#### WHAT IS NEEDED
This exercise asks for the whole listing to be restated exactly.

○ ○ ○ ○

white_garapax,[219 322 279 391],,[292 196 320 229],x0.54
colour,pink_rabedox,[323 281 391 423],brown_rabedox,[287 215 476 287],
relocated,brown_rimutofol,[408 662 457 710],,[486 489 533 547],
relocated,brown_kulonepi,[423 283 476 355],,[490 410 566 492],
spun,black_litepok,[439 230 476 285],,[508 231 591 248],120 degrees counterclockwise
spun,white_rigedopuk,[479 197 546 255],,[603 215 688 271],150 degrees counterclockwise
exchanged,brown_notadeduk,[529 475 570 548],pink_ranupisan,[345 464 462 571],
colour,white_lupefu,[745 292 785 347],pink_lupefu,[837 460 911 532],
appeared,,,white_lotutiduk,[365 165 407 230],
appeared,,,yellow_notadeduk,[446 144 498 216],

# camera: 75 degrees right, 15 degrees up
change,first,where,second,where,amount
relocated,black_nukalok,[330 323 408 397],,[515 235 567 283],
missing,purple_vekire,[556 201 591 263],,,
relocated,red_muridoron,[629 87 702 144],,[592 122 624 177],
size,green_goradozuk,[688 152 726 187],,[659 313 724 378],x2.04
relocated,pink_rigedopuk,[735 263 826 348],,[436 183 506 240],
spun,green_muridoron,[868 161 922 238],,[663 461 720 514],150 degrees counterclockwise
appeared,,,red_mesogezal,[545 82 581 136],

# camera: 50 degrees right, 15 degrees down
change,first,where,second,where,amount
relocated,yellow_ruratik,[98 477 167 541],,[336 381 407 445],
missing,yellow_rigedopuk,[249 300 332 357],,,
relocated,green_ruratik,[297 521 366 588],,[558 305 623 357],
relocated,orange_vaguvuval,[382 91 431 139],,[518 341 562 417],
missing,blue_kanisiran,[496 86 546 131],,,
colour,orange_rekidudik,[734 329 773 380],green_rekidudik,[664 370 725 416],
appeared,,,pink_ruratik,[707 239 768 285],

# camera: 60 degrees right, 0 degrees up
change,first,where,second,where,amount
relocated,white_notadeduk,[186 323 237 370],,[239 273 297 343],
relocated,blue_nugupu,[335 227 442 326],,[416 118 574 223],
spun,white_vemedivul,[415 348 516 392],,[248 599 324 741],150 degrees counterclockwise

○ ○ ○ ○

#### OUTPUT BELOW
white_garapax,[219 322 279 391],,[292 196 320 229],x0.54
colour,pink_rabedox,[323 281 391 423],brown_rabedox,[287 215 476 287],
relocated,brown_rimutofol,[408 662 457 710],,[486 489 533 547],
relocated,brown_kulonepi,[423 283 476 355],,[490 410 566 492],
spun,black_litepok,[439 230 476 285],,[508 231 591 248],120 degrees counterclockwise
spun,white_rigedopuk,[479 197 546 255],,[603 215 688 271],150 degrees counterclockwise
exchanged,brown_notadeduk,[529 475 570 548],pink_ranupisan,[345 464 462 571],
colour,white_lupefu,[745 292 785 347],pink_lupefu,[837 460 911 532],
appeared,,,white_lotutiduk,[365 165 407 230],
appeared,,,yellow_notadeduk,[446 144 498 216],

# camera: 75 degrees right, 15 degrees up
change,first,where,second,where,amount
relocated,black_nukalok,[330 323 408 397],,[515 235 567 283],
missing,purple_vekire,[556 201 591 263],,,
relocated,red_muridoron,[629 87 702 144],,[592 122 624 177],
size,green_goradozuk,[688 152 726 187],,[659 313 724 378],x2.04
relocated,pink_rigedopuk,[735 263 826 348],,[436 183 506 240],
spun,green_muridoron,[868 161 922 238],,[663 461 720 514],150 degrees counterclockwise
appeared,,,red_mesogezal,[545 82 581 136],

# camera: 50 degrees right, 15 degrees down
change,first,where,second,where,amount
relocated,yellow_ruratik,[98 477 167 541],,[336 381 407 445],
missing,yellow_rigedopuk,[249 300 332 357],,,
relocated,green_ruratik,[297 521 366 588],,[558 305 623 357],
relocated,orange_vaguvuval,[382 91 431 139],,[518 341 562 417],
missing,blue_kanisiran,[496 86 546 131],,,
colour,orange_rekidudik,[734 329 773 380],green_rekidudik,[664 370 725 416],
appeared,,,pink_ruratik,[707 239 768 285],

# camera: 60 degrees right, 0 degrees up
change,first,where,second,where,amount
relocated,white_notadeduk,[186 323 237 370],,[239 273 297 343],
relocated,blue_nugupu,[335 227 442 326],,[416 118 574 223],
spun,white_vemedivul,[415 348 516 392],,[248 599 324 741],150 degrees counterclockwise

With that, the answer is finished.